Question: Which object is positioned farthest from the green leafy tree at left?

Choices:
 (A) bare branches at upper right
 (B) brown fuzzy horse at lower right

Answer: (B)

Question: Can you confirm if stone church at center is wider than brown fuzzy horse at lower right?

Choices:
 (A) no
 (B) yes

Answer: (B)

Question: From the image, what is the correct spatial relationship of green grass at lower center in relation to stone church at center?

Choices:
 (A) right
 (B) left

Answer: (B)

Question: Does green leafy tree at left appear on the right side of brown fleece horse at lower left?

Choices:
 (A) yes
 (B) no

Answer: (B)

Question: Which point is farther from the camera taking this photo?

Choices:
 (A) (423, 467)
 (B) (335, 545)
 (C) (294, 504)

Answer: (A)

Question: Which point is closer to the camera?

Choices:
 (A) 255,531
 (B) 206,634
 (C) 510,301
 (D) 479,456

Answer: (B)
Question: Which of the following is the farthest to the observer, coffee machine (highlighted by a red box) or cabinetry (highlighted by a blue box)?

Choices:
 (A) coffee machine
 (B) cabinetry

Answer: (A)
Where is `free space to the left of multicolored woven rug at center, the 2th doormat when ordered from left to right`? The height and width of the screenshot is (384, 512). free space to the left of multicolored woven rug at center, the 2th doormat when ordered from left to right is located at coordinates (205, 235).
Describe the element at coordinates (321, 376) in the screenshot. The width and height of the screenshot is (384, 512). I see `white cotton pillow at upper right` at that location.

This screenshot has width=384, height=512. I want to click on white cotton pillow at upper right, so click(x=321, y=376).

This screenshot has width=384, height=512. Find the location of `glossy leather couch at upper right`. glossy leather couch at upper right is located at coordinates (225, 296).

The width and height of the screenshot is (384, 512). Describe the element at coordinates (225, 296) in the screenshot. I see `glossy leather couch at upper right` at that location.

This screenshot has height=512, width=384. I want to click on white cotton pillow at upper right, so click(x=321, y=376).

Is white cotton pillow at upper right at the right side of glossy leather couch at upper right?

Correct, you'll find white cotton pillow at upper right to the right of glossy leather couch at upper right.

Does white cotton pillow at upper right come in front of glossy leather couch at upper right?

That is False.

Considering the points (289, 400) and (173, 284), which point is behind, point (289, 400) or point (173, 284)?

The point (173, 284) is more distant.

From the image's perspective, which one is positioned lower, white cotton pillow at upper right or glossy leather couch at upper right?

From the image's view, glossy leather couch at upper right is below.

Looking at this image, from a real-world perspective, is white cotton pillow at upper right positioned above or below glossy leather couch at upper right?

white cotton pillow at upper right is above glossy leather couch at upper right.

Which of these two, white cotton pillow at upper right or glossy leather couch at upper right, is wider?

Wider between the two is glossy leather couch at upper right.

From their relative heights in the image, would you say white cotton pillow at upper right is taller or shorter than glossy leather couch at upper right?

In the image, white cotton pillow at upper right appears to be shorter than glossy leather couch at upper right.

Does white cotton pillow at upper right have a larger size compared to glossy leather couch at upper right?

* Exercise directions *
Please lay out the entries from the first line through the line containing "This screenshot has width=384, height=512. Find" as a Markdown table with the columns Row and Line. Number each row and leave out the blank lines.

* Exercise solution *
| Row | Line |
|---|---|
| 1 | Question: Which object is positioned farthest from the green leafy tree at left? |
| 2 | Choices: |
| 3 |  (A) bare branches at upper right |
| 4 |  (B) brown fuzzy horse at lower right |
| 5 | Answer: (B) |
| 6 | Question: Can you confirm if stone church at center is wider than brown fuzzy horse at lower right? |
| 7 | Choices: |
| 8 |  (A) no |
| 9 |  (B) yes |
| 10 | Answer: (B) |
| 11 | Question: From the image, what is the correct spatial relationship of green grass at lower center in relation to stone church at center? |
| 12 | Choices: |
| 13 |  (A) right |
| 14 |  (B) left |
| 15 | Answer: (B) |
| 16 | Question: Does green leafy tree at left appear on the right side of brown fleece horse at lower left? |
| 17 | Choices: |
| 18 |  (A) yes |
| 19 |  (B) no |
| 20 | Answer: (B) |
| 21 | Question: Which point is farther from the camera taking this photo? |
| 22 | Choices: |
| 23 |  (A) (423, 467) |
| 24 |  (B) (335, 545) |
| 25 |  (C) (294, 504) |
| 26 | Answer: (A) |
| 27 | Question: Which point is closer to the camera? |
| 28 | Choices: |
| 29 |  (A) 255,531 |
| 30 |  (B) 206,634 |
| 31 |  (C) 510,301 |
| 32 |  (D) 479,456 |
| 33 | Answer: (B) |
| 34 | Question: Which of the following is the farthest to the observer, coffee machine (highlighted by a red box) or cabinetry (highlighted by a blue box)? |
| 35 | Choices: |
| 36 |  (A) coffee machine |
| 37 |  (B) cabinetry |
| 38 | Answer: (A) |
| 39 | Where is `free space to the left of multicolored woven rug at center, the 2th doormat when ordered from left to right`? The height and width of the screenshot is (384, 512). free space to the left of multicolored woven rug at center, the 2th doormat when ordered from left to right is located at coordinates (205, 235). |
| 40 | Describe the element at coordinates (321, 376) in the screenshot. The width and height of the screenshot is (384, 512). I see `white cotton pillow at upper right` at that location. |
| 41 | This screenshot has width=384, height=512. I want to click on white cotton pillow at upper right, so click(x=321, y=376). |
| 42 | This screenshot has width=384, height=512. Find the location of `glossy leather couch at upper right`. glossy leather couch at upper right is located at coordinates (225, 296). |